=== DATA RECORDS ===

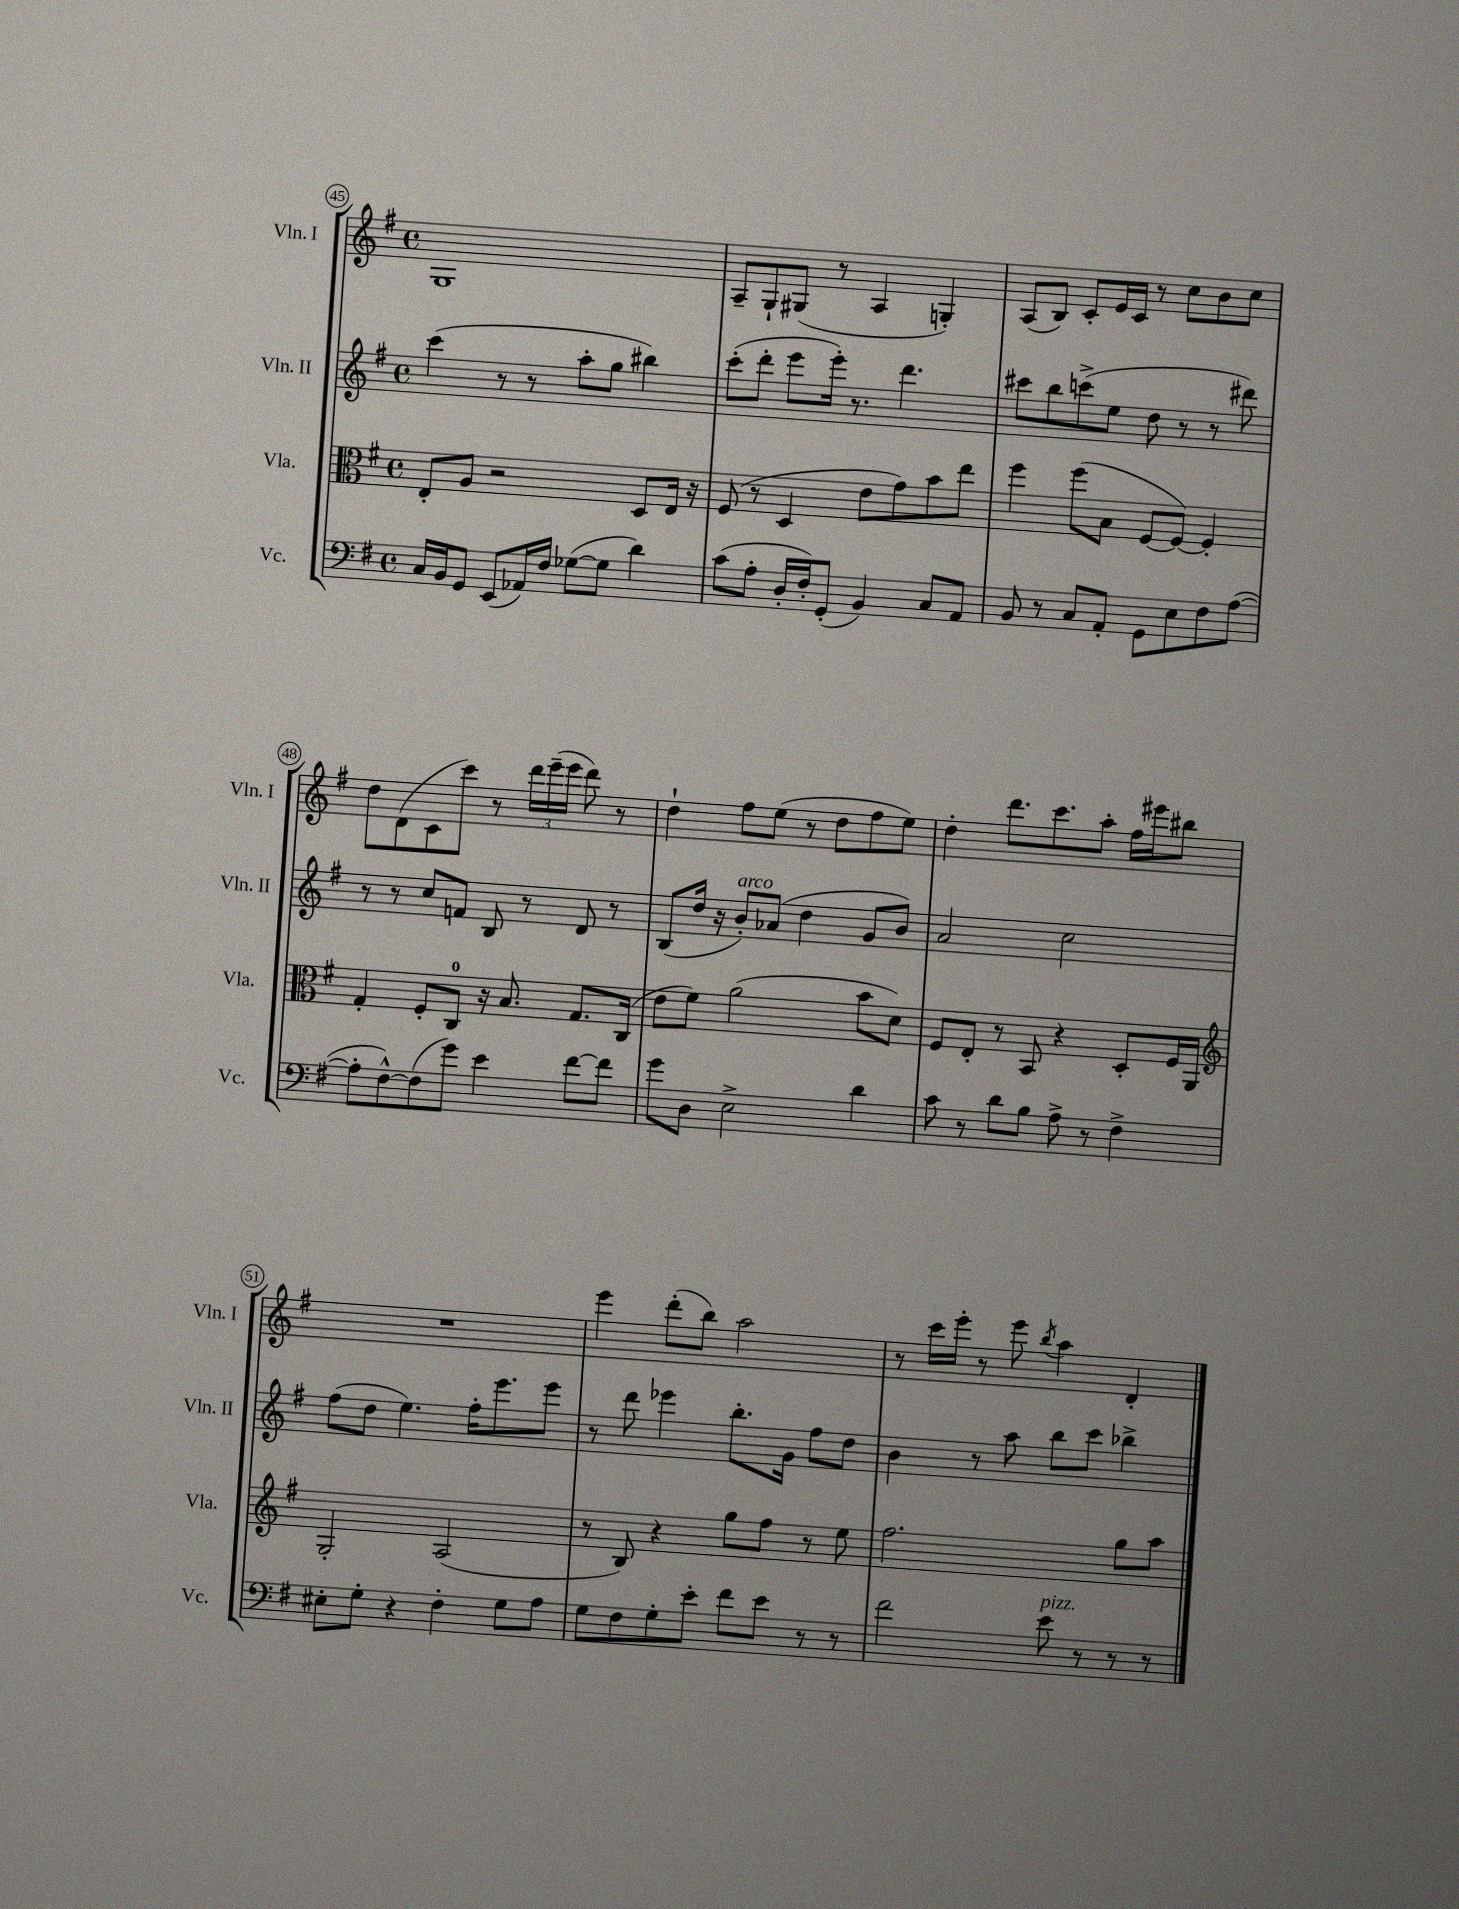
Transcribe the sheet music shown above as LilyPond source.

===
=== DATA RECORDS ===

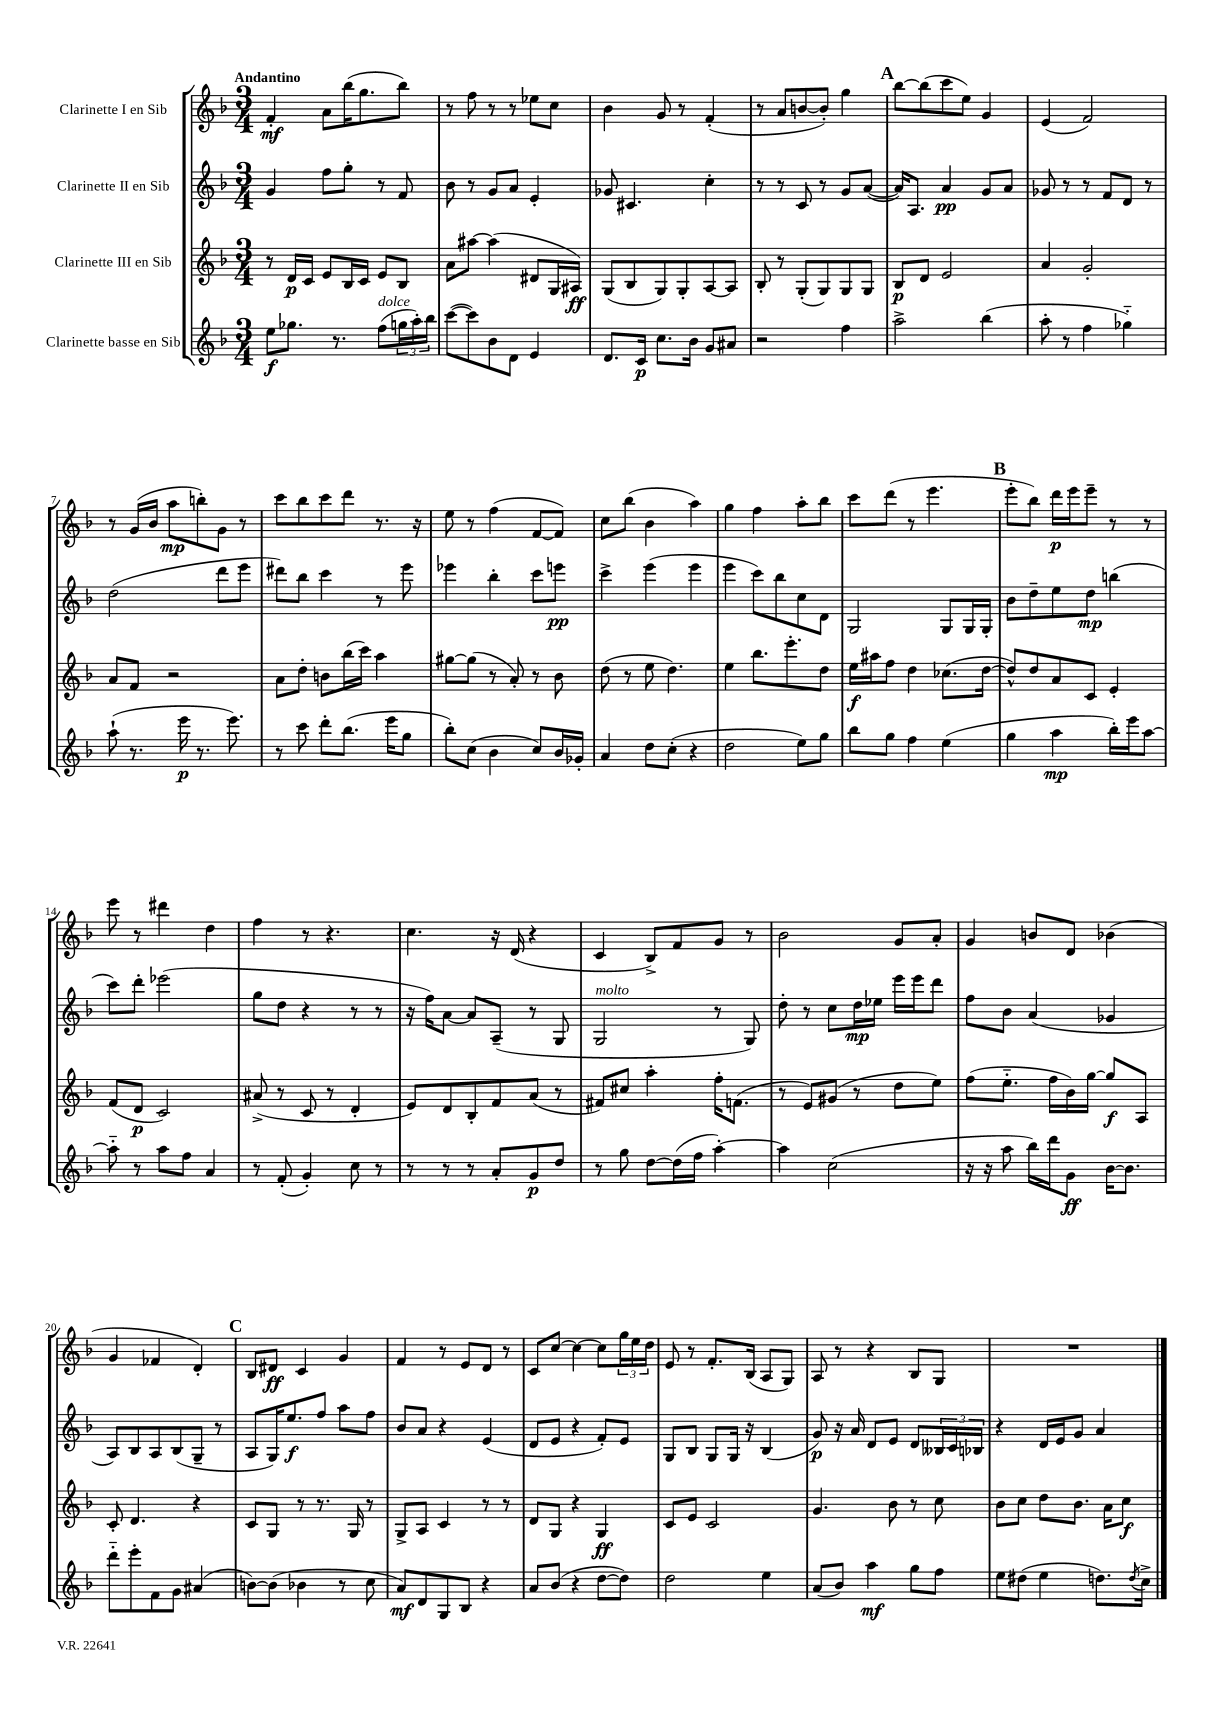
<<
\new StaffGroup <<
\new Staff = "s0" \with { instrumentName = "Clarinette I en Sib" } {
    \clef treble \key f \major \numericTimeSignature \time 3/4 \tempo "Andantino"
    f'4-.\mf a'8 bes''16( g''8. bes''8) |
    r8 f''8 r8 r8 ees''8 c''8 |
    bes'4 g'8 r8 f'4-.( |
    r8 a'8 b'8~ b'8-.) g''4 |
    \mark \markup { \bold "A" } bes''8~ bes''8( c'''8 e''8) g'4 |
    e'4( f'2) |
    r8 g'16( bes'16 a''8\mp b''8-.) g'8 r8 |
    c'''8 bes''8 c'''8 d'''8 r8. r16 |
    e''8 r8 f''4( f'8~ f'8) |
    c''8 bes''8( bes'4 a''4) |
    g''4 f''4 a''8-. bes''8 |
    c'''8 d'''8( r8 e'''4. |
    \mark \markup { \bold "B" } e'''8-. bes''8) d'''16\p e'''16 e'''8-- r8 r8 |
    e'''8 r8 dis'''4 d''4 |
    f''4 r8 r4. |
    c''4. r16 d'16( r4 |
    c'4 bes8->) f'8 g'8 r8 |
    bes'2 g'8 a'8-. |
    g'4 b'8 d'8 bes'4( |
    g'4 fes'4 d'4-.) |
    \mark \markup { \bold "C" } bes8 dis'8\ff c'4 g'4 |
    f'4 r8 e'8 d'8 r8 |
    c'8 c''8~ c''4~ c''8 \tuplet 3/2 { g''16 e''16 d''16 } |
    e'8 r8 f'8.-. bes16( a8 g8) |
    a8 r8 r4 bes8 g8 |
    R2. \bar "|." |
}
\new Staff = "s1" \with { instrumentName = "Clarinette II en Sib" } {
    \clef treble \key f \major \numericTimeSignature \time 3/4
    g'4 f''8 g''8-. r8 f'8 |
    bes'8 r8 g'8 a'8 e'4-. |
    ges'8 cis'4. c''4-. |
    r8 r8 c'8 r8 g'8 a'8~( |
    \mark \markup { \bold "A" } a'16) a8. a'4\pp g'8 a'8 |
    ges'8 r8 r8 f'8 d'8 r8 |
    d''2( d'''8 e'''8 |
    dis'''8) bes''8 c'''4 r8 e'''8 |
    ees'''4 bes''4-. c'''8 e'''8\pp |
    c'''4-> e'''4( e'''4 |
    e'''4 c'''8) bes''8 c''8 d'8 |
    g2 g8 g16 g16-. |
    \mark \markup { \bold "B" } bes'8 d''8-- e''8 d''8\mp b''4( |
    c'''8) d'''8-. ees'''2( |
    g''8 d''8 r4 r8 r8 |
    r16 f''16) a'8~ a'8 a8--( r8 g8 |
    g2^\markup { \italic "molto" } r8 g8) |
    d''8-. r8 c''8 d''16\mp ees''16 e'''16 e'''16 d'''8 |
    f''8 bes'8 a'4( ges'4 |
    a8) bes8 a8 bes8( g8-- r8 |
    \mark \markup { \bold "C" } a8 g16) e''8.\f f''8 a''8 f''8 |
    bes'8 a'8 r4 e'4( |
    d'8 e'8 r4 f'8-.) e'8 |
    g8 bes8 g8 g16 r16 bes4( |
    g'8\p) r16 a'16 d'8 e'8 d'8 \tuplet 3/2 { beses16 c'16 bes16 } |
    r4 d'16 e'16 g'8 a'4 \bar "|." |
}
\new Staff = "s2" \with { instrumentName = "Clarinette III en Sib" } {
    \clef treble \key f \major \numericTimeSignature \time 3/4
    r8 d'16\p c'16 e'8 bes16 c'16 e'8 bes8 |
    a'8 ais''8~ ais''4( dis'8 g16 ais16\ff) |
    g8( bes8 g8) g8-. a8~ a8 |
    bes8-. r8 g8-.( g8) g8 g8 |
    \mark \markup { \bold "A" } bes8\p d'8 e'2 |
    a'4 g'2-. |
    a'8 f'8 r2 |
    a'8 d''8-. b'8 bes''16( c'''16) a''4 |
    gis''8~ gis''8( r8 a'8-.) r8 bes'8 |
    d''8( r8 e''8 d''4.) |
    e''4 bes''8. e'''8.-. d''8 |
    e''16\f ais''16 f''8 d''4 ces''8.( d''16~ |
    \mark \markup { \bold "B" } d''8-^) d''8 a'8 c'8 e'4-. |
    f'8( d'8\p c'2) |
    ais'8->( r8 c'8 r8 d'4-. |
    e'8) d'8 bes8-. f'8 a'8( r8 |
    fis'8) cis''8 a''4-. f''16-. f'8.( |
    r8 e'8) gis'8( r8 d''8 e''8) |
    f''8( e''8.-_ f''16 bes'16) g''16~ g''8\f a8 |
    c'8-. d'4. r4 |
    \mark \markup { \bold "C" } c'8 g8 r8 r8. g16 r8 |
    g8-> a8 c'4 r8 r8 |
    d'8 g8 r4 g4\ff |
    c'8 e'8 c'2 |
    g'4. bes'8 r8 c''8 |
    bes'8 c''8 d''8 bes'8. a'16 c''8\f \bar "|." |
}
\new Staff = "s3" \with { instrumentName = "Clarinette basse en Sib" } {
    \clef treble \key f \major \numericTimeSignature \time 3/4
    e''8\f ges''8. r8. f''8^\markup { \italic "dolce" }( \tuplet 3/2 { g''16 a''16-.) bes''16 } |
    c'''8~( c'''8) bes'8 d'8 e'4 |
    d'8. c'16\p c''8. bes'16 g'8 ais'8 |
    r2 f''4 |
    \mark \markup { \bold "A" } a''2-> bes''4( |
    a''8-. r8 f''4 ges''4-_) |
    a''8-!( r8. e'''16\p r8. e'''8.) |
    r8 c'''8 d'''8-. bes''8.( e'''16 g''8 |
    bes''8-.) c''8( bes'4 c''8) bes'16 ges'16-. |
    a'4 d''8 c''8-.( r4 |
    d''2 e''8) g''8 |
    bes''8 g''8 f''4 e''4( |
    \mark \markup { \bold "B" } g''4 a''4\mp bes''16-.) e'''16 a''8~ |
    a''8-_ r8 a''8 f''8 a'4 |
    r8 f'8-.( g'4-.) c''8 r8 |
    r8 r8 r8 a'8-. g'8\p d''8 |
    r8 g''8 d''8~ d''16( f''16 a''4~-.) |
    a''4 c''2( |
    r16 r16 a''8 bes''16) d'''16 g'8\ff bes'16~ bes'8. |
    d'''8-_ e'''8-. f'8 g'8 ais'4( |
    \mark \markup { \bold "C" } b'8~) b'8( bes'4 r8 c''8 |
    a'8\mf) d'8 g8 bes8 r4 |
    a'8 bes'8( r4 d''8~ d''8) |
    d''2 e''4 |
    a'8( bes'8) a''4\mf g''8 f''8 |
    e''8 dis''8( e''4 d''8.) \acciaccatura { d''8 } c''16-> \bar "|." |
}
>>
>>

===

PROBLEM REQUIREMENTS: Count the lines in the records that contain the string "with". Case counts, and the reply should be the number alone.

EXPECTED ANSWER: 4